[Entries taken from a collection]
* * * * *

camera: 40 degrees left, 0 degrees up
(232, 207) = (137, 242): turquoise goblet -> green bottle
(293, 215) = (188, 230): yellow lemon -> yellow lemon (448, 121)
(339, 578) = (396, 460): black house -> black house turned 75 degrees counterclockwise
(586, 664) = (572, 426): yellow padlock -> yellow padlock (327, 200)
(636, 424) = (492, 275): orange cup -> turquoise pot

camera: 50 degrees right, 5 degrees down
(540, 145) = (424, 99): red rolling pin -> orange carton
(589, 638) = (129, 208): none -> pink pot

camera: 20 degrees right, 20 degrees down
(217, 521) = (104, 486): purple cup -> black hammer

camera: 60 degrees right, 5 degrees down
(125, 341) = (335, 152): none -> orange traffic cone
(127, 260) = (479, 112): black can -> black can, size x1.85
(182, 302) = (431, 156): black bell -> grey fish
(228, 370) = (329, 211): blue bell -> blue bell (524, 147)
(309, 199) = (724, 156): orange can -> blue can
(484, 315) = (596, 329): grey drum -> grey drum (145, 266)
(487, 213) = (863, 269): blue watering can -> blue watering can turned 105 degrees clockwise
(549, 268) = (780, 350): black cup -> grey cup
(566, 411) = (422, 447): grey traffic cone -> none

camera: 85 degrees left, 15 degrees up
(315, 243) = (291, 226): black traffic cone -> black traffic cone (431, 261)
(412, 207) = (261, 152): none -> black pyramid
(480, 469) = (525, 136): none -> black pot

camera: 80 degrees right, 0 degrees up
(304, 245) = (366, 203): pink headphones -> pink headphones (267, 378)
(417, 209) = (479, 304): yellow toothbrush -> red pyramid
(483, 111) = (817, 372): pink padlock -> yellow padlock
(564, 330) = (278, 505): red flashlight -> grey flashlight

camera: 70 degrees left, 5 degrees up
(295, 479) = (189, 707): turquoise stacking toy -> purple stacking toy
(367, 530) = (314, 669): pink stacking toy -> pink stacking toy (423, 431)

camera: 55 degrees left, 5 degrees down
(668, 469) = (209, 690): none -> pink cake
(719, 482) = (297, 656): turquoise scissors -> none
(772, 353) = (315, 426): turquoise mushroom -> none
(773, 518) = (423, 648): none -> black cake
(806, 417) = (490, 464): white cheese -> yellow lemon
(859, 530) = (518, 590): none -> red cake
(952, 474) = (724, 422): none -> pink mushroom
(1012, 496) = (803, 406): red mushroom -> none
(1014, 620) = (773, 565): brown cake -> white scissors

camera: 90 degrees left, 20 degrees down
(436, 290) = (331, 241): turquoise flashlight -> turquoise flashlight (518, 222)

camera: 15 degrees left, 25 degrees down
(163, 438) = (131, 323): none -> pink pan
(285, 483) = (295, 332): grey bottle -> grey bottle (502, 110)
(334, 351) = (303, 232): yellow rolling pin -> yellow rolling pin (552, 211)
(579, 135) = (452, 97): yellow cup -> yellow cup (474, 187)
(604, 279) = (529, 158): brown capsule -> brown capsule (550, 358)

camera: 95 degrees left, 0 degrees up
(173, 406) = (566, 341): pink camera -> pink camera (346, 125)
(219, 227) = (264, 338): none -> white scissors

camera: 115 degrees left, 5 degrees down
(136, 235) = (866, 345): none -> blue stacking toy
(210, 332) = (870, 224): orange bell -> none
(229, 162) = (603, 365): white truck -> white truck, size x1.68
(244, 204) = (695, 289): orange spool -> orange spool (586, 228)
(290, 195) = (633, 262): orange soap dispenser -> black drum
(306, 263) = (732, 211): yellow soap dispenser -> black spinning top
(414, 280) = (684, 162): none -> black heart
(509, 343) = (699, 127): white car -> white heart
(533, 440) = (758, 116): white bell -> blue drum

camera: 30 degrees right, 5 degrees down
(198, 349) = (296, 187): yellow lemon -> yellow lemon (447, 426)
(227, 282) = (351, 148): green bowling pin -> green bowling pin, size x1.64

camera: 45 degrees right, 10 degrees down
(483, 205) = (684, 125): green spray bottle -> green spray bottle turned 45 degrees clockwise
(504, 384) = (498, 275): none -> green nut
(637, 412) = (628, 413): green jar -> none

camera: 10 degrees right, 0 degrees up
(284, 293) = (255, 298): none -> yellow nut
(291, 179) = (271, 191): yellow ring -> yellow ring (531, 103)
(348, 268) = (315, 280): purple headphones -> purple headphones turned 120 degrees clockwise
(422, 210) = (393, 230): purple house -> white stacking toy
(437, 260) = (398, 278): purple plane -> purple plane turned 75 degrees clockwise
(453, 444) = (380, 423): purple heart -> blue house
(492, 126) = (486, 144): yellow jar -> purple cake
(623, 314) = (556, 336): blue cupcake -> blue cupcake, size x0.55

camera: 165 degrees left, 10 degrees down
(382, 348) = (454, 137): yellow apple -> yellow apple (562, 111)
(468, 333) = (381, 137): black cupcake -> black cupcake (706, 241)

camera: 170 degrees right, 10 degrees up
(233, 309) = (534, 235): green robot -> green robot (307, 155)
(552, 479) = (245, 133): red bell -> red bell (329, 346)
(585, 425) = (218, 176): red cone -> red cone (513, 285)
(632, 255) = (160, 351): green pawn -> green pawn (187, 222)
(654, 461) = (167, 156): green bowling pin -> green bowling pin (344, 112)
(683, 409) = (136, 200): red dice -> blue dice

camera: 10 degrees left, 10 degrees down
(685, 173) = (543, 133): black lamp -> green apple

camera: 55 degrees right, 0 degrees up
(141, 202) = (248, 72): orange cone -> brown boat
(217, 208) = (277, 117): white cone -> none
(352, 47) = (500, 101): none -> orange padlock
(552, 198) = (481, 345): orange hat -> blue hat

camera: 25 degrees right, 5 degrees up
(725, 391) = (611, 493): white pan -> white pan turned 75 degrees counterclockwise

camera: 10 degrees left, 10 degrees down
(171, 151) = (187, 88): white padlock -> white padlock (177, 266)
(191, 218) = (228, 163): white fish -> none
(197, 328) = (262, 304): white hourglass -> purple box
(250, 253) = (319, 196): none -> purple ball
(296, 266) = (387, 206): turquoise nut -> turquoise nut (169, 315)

* * * * *

_Exercise details_.
Every record listed above needs to be written out again exactly.

_Response_.
camera: 40 degrees left, 0 degrees up
(232, 207) = (137, 242): turquoise goblet -> green bottle
(293, 215) = (188, 230): yellow lemon -> yellow lemon (448, 121)
(339, 578) = (396, 460): black house -> black house turned 75 degrees counterclockwise
(586, 664) = (572, 426): yellow padlock -> yellow padlock (327, 200)
(636, 424) = (492, 275): orange cup -> turquoise pot

camera: 50 degrees right, 5 degrees down
(540, 145) = (424, 99): red rolling pin -> orange carton
(589, 638) = (129, 208): none -> pink pot

camera: 20 degrees right, 20 degrees down
(217, 521) = (104, 486): purple cup -> black hammer

camera: 60 degrees right, 5 degrees down
(125, 341) = (335, 152): none -> orange traffic cone
(127, 260) = (479, 112): black can -> black can, size x1.85
(182, 302) = (431, 156): black bell -> grey fish
(228, 370) = (329, 211): blue bell -> blue bell (524, 147)
(309, 199) = (724, 156): orange can -> blue can
(484, 315) = (596, 329): grey drum -> grey drum (145, 266)
(487, 213) = (863, 269): blue watering can -> blue watering can turned 105 degrees clockwise
(549, 268) = (780, 350): black cup -> grey cup
(566, 411) = (422, 447): grey traffic cone -> none

camera: 85 degrees left, 15 degrees up
(315, 243) = (291, 226): black traffic cone -> black traffic cone (431, 261)
(412, 207) = (261, 152): none -> black pyramid
(480, 469) = (525, 136): none -> black pot

camera: 80 degrees right, 0 degrees up
(304, 245) = (366, 203): pink headphones -> pink headphones (267, 378)
(417, 209) = (479, 304): yellow toothbrush -> red pyramid
(483, 111) = (817, 372): pink padlock -> yellow padlock
(564, 330) = (278, 505): red flashlight -> grey flashlight

camera: 70 degrees left, 5 degrees up
(295, 479) = (189, 707): turquoise stacking toy -> purple stacking toy
(367, 530) = (314, 669): pink stacking toy -> pink stacking toy (423, 431)

camera: 55 degrees left, 5 degrees down
(668, 469) = (209, 690): none -> pink cake
(719, 482) = (297, 656): turquoise scissors -> none
(772, 353) = (315, 426): turquoise mushroom -> none
(773, 518) = (423, 648): none -> black cake
(806, 417) = (490, 464): white cheese -> yellow lemon
(859, 530) = (518, 590): none -> red cake
(952, 474) = (724, 422): none -> pink mushroom
(1012, 496) = (803, 406): red mushroom -> none
(1014, 620) = (773, 565): brown cake -> white scissors

camera: 90 degrees left, 20 degrees down
(436, 290) = (331, 241): turquoise flashlight -> turquoise flashlight (518, 222)

camera: 15 degrees left, 25 degrees down
(163, 438) = (131, 323): none -> pink pan
(285, 483) = (295, 332): grey bottle -> grey bottle (502, 110)
(334, 351) = (303, 232): yellow rolling pin -> yellow rolling pin (552, 211)
(579, 135) = (452, 97): yellow cup -> yellow cup (474, 187)
(604, 279) = (529, 158): brown capsule -> brown capsule (550, 358)

camera: 95 degrees left, 0 degrees up
(173, 406) = (566, 341): pink camera -> pink camera (346, 125)
(219, 227) = (264, 338): none -> white scissors

camera: 115 degrees left, 5 degrees down
(136, 235) = (866, 345): none -> blue stacking toy
(210, 332) = (870, 224): orange bell -> none
(229, 162) = (603, 365): white truck -> white truck, size x1.68
(244, 204) = (695, 289): orange spool -> orange spool (586, 228)
(290, 195) = (633, 262): orange soap dispenser -> black drum
(306, 263) = (732, 211): yellow soap dispenser -> black spinning top
(414, 280) = (684, 162): none -> black heart
(509, 343) = (699, 127): white car -> white heart
(533, 440) = (758, 116): white bell -> blue drum

camera: 30 degrees right, 5 degrees down
(198, 349) = (296, 187): yellow lemon -> yellow lemon (447, 426)
(227, 282) = (351, 148): green bowling pin -> green bowling pin, size x1.64

camera: 45 degrees right, 10 degrees down
(483, 205) = (684, 125): green spray bottle -> green spray bottle turned 45 degrees clockwise
(504, 384) = (498, 275): none -> green nut
(637, 412) = (628, 413): green jar -> none

camera: 10 degrees right, 0 degrees up
(284, 293) = (255, 298): none -> yellow nut
(291, 179) = (271, 191): yellow ring -> yellow ring (531, 103)
(348, 268) = (315, 280): purple headphones -> purple headphones turned 120 degrees clockwise
(422, 210) = (393, 230): purple house -> white stacking toy
(437, 260) = (398, 278): purple plane -> purple plane turned 75 degrees clockwise
(453, 444) = (380, 423): purple heart -> blue house
(492, 126) = (486, 144): yellow jar -> purple cake
(623, 314) = (556, 336): blue cupcake -> blue cupcake, size x0.55

camera: 165 degrees left, 10 degrees down
(382, 348) = (454, 137): yellow apple -> yellow apple (562, 111)
(468, 333) = (381, 137): black cupcake -> black cupcake (706, 241)

camera: 170 degrees right, 10 degrees up
(233, 309) = (534, 235): green robot -> green robot (307, 155)
(552, 479) = (245, 133): red bell -> red bell (329, 346)
(585, 425) = (218, 176): red cone -> red cone (513, 285)
(632, 255) = (160, 351): green pawn -> green pawn (187, 222)
(654, 461) = (167, 156): green bowling pin -> green bowling pin (344, 112)
(683, 409) = (136, 200): red dice -> blue dice

camera: 10 degrees left, 10 degrees down
(685, 173) = (543, 133): black lamp -> green apple

camera: 55 degrees right, 0 degrees up
(141, 202) = (248, 72): orange cone -> brown boat
(217, 208) = (277, 117): white cone -> none
(352, 47) = (500, 101): none -> orange padlock
(552, 198) = (481, 345): orange hat -> blue hat

camera: 25 degrees right, 5 degrees up
(725, 391) = (611, 493): white pan -> white pan turned 75 degrees counterclockwise

camera: 10 degrees left, 10 degrees down
(171, 151) = (187, 88): white padlock -> white padlock (177, 266)
(191, 218) = (228, 163): white fish -> none
(197, 328) = (262, 304): white hourglass -> purple box
(250, 253) = (319, 196): none -> purple ball
(296, 266) = (387, 206): turquoise nut -> turquoise nut (169, 315)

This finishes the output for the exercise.